BEGIN

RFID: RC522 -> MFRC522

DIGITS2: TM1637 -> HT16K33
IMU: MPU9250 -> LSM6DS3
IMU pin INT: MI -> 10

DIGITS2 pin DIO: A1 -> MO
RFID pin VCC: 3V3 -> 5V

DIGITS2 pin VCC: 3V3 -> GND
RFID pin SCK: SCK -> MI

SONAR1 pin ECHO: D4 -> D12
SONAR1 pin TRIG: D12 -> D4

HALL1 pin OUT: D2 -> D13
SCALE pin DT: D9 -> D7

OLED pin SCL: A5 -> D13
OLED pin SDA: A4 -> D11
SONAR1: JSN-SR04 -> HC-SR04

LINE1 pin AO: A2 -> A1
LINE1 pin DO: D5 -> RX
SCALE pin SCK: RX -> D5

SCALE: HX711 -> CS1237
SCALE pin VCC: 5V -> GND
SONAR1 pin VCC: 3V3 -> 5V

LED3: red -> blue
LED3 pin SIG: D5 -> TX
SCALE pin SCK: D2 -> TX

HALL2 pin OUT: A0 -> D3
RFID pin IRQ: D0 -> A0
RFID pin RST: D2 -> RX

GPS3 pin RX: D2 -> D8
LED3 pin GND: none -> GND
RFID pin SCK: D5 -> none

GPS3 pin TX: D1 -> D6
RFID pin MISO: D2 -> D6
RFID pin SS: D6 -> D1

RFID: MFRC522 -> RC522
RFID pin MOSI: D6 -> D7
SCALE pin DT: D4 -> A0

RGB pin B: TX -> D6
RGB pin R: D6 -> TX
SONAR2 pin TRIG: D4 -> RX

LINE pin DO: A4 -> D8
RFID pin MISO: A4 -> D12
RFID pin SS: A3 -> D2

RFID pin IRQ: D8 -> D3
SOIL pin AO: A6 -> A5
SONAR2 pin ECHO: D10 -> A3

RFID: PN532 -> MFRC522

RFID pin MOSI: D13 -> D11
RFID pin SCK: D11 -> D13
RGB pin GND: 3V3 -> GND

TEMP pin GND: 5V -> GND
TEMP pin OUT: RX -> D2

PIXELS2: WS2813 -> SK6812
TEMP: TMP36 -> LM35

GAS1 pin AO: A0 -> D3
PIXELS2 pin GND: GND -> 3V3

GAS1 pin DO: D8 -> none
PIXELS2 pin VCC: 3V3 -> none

END

__What the task requires__
Retype exactly the span of lines from the one with "DIGITS2: TM1637 -> HT16K33" through the one with "PIXELS2: WS2813 -> SK6812"; include both ends and omit the rest of the material.

__Solution below__
DIGITS2: TM1637 -> HT16K33
IMU: MPU9250 -> LSM6DS3
IMU pin INT: MI -> 10

DIGITS2 pin DIO: A1 -> MO
RFID pin VCC: 3V3 -> 5V

DIGITS2 pin VCC: 3V3 -> GND
RFID pin SCK: SCK -> MI

SONAR1 pin ECHO: D4 -> D12
SONAR1 pin TRIG: D12 -> D4

HALL1 pin OUT: D2 -> D13
SCALE pin DT: D9 -> D7

OLED pin SCL: A5 -> D13
OLED pin SDA: A4 -> D11
SONAR1: JSN-SR04 -> HC-SR04

LINE1 pin AO: A2 -> A1
LINE1 pin DO: D5 -> RX
SCALE pin SCK: RX -> D5

SCALE: HX711 -> CS1237
SCALE pin VCC: 5V -> GND
SONAR1 pin VCC: 3V3 -> 5V

LED3: red -> blue
LED3 pin SIG: D5 -> TX
SCALE pin SCK: D2 -> TX

HALL2 pin OUT: A0 -> D3
RFID pin IRQ: D0 -> A0
RFID pin RST: D2 -> RX

GPS3 pin RX: D2 -> D8
LED3 pin GND: none -> GND
RFID pin SCK: D5 -> none

GPS3 pin TX: D1 -> D6
RFID pin MISO: D2 -> D6
RFID pin SS: D6 -> D1

RFID: MFRC522 -> RC522
RFID pin MOSI: D6 -> D7
SCALE pin DT: D4 -> A0

RGB pin B: TX -> D6
RGB pin R: D6 -> TX
SONAR2 pin TRIG: D4 -> RX

LINE pin DO: A4 -> D8
RFID pin MISO: A4 -> D12
RFID pin SS: A3 -> D2

RFID pin IRQ: D8 -> D3
SOIL pin AO: A6 -> A5
SONAR2 pin ECHO: D10 -> A3

RFID: PN532 -> MFRC522

RFID pin MOSI: D13 -> D11
RFID pin SCK: D11 -> D13
RGB pin GND: 3V3 -> GND

TEMP pin GND: 5V -> GND
TEMP pin OUT: RX -> D2

PIXELS2: WS2813 -> SK6812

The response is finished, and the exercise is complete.